**AIM OF THE TASK**
This task calls for the lines below starting at the one containing "U4 pin PB3: W4 -> none" and ending at the one containing "U3 pin QC: W14 -> W13", repeated exactly with both ends kept and pictures left out.
=== Begin Enclosure ===
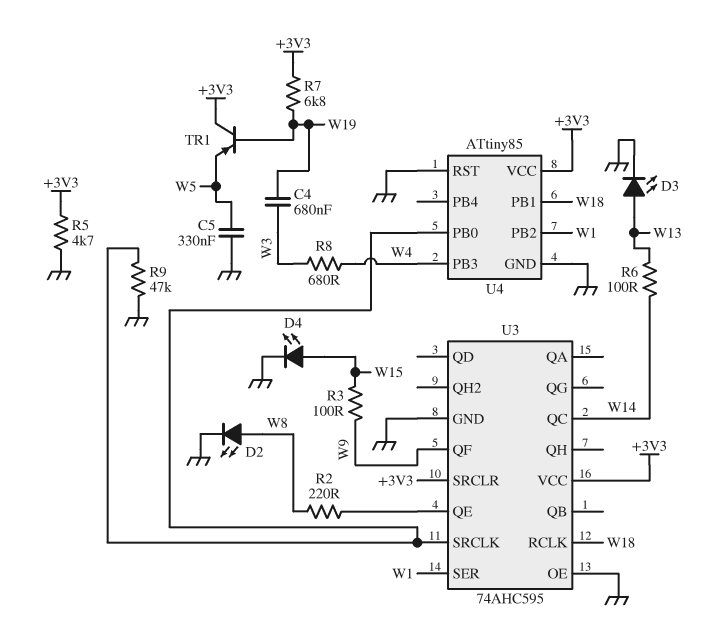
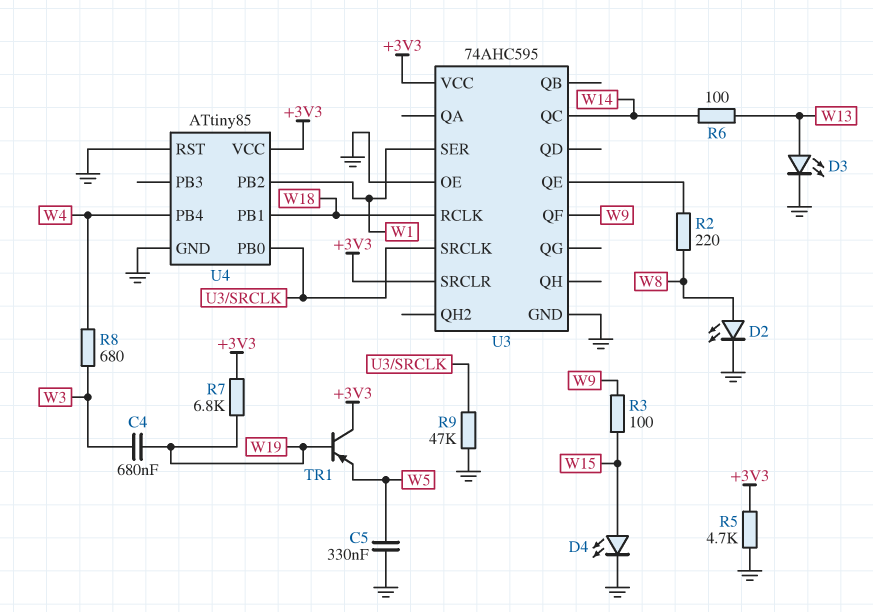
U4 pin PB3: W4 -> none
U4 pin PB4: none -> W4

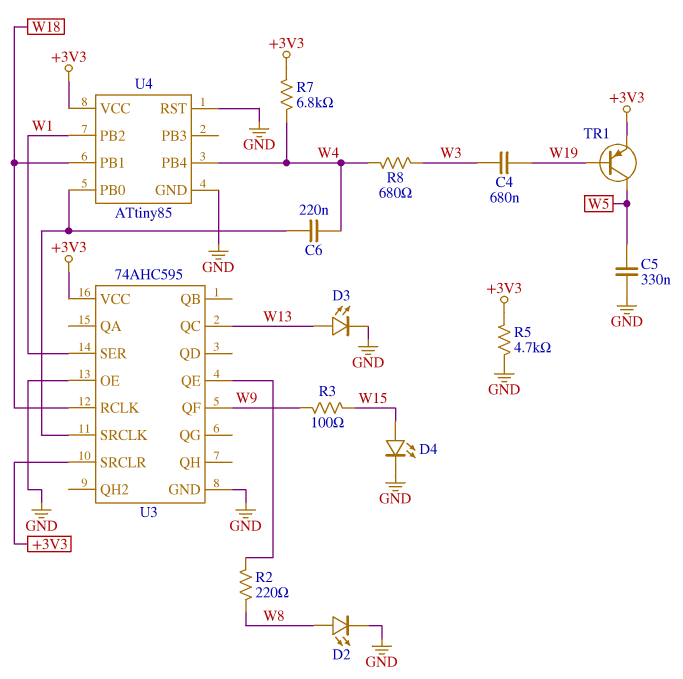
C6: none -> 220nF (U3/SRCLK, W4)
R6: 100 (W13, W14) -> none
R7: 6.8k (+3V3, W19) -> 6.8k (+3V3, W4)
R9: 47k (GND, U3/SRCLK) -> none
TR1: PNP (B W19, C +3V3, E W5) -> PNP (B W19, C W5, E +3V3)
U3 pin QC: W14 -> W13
=== End Enclosure ===
=== Begin Enclosure ===
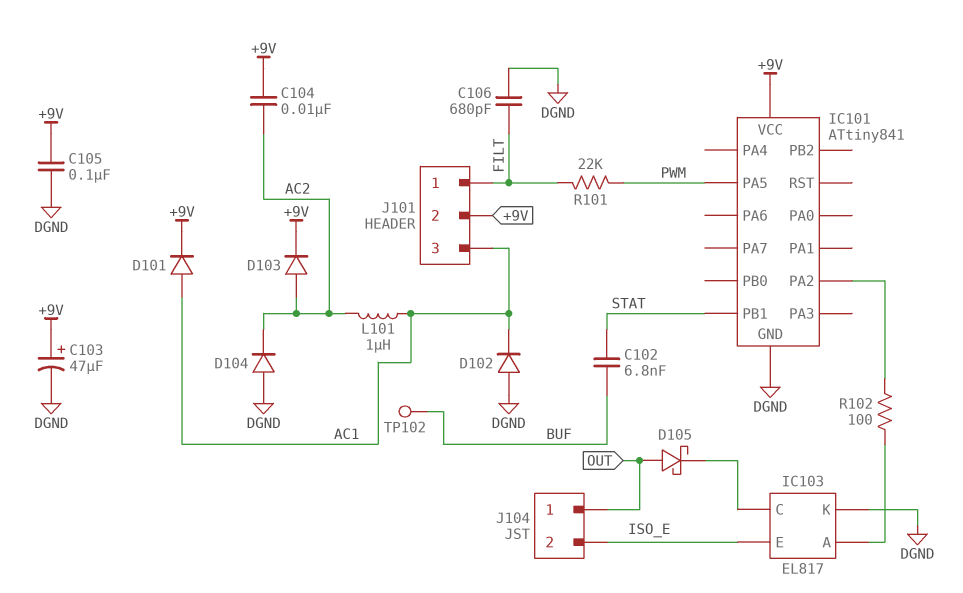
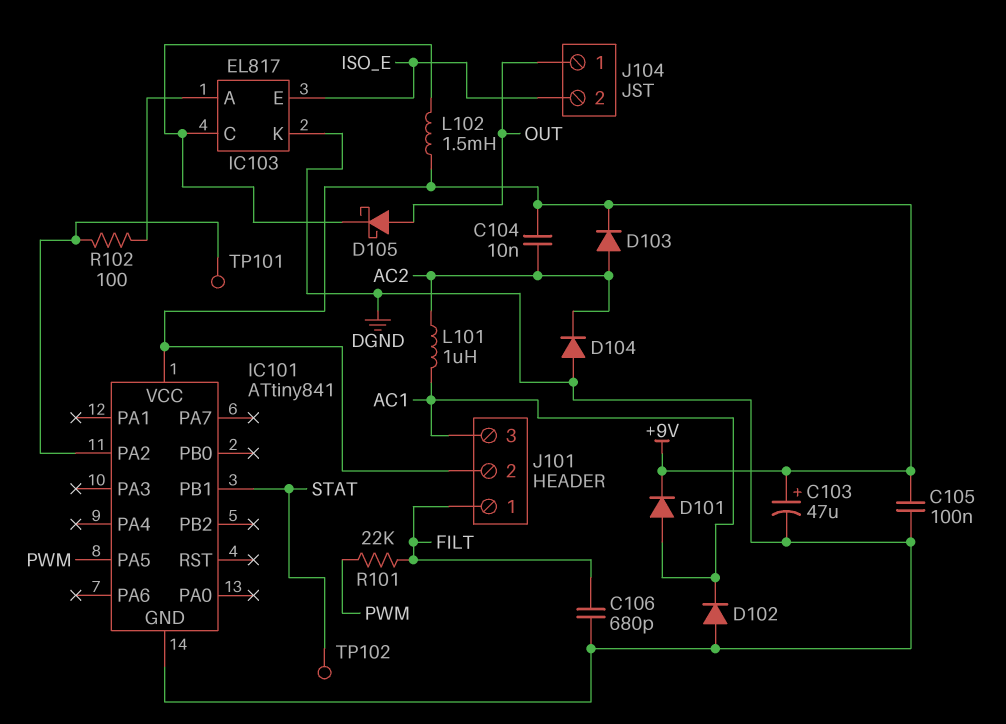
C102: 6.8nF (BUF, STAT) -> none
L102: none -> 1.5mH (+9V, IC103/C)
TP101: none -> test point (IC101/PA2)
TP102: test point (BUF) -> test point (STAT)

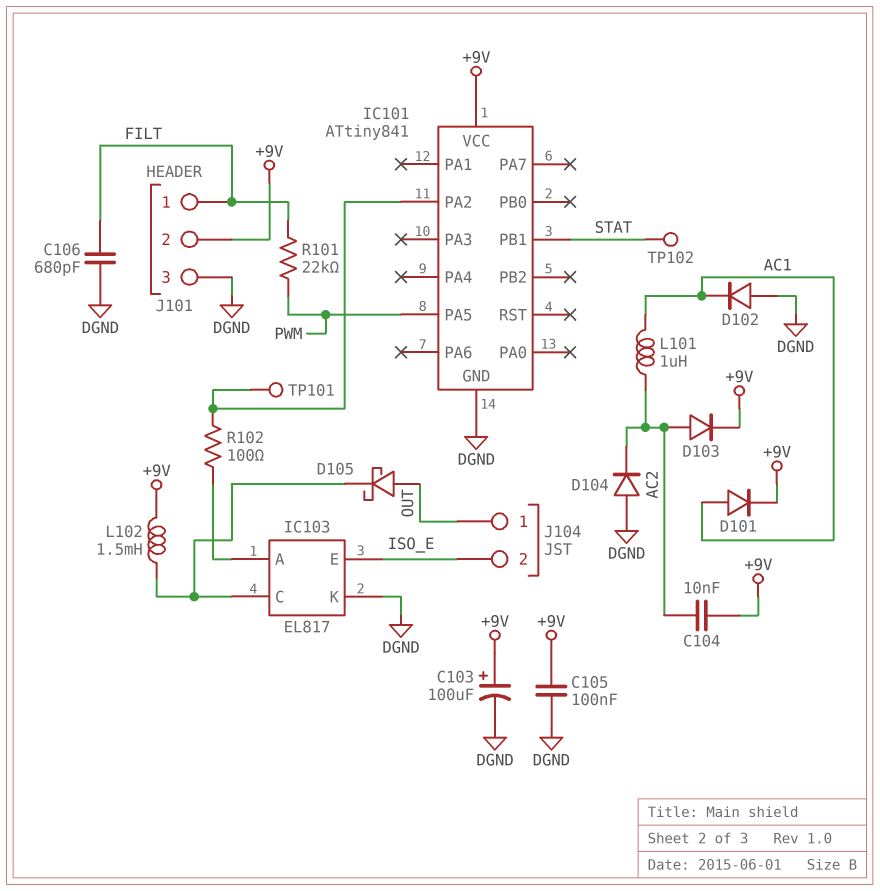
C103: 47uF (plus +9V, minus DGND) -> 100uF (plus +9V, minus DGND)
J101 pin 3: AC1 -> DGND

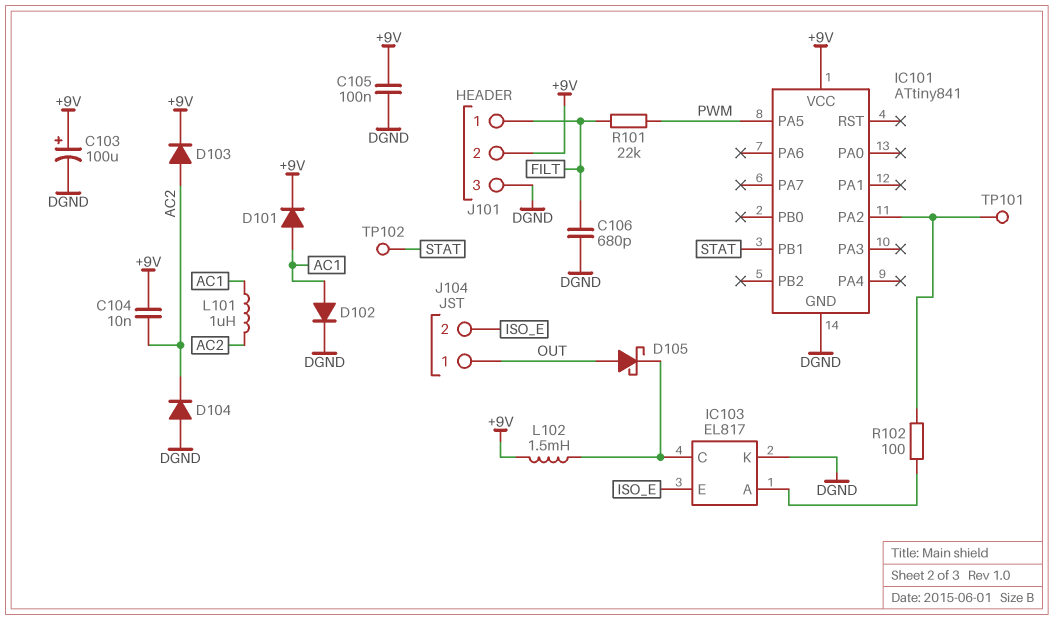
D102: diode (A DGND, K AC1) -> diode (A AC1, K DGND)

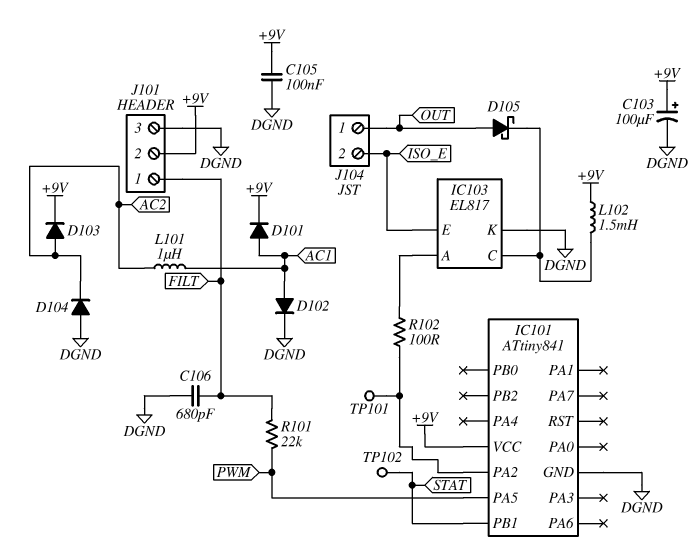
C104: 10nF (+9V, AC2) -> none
=== End Enclosure ===
**EXPECTED OUTPUT**
U4 pin PB3: W4 -> none
U4 pin PB4: none -> W4

C6: none -> 220nF (U3/SRCLK, W4)
R6: 100 (W13, W14) -> none
R7: 6.8k (+3V3, W19) -> 6.8k (+3V3, W4)
R9: 47k (GND, U3/SRCLK) -> none
TR1: PNP (B W19, C +3V3, E W5) -> PNP (B W19, C W5, E +3V3)
U3 pin QC: W14 -> W13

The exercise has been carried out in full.